Requirement:
In the listing that follows, locate the line containing "(556, 445) = (173, 400): none" and the line containing "(773, 277) = (465, 548): yellow". Retype exactly those two lines and every line between them, and nothing more.

Available data:
== Segment start ==

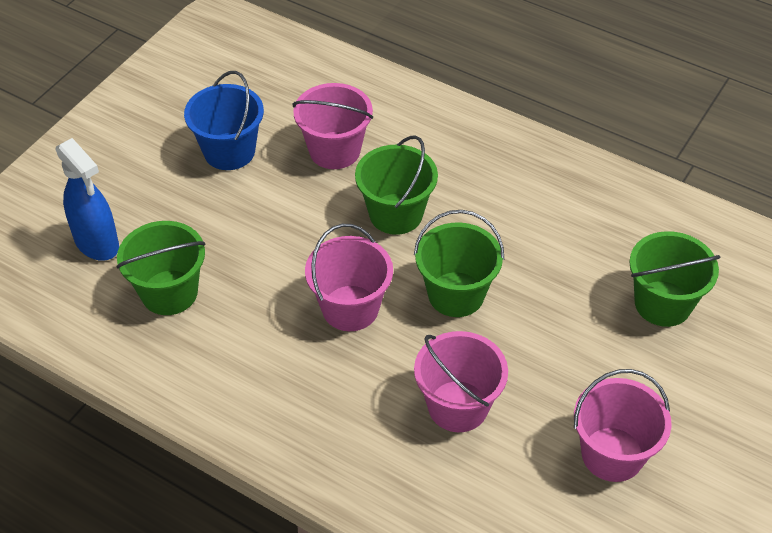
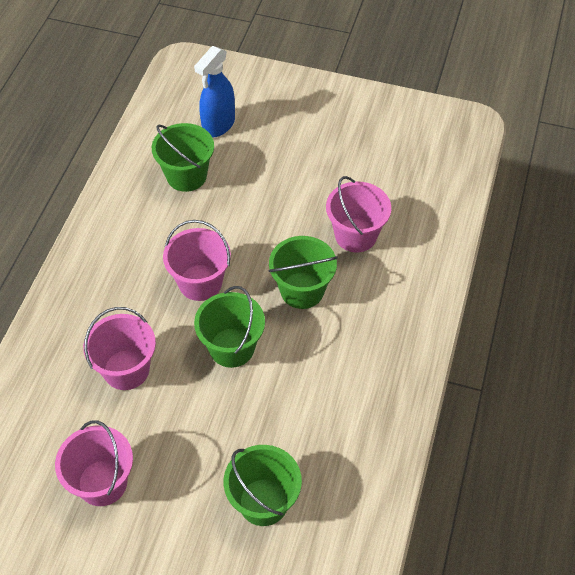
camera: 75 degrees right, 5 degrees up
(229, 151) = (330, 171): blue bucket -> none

== Segment end ==
== Segment start ==

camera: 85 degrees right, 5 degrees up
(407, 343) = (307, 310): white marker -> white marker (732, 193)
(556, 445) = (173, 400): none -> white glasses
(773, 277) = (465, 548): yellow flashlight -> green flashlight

== Segment end ==
== Segment start ==

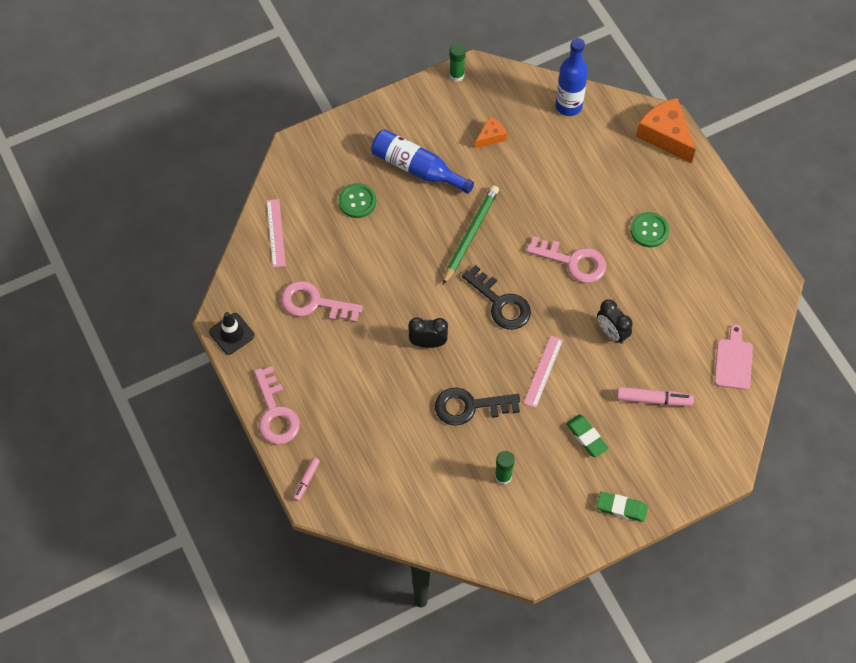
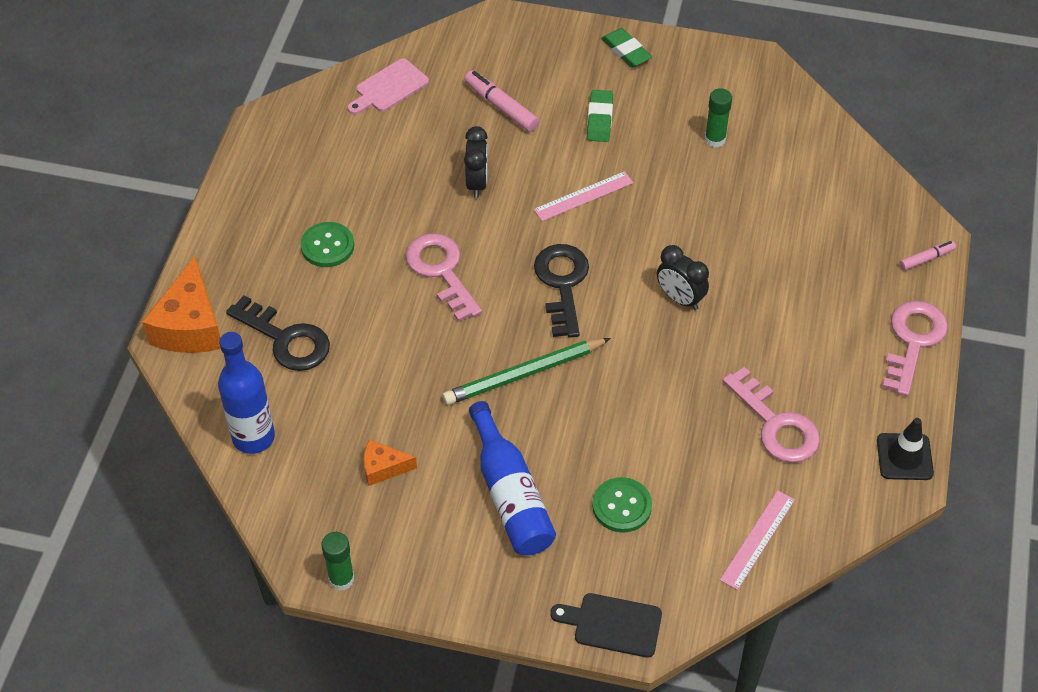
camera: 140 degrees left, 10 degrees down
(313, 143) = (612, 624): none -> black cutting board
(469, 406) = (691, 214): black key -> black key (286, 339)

== Segment end ==

Solved exercise:
(556, 445) = (173, 400): none -> white glasses
(773, 277) = (465, 548): yellow flashlight -> green flashlight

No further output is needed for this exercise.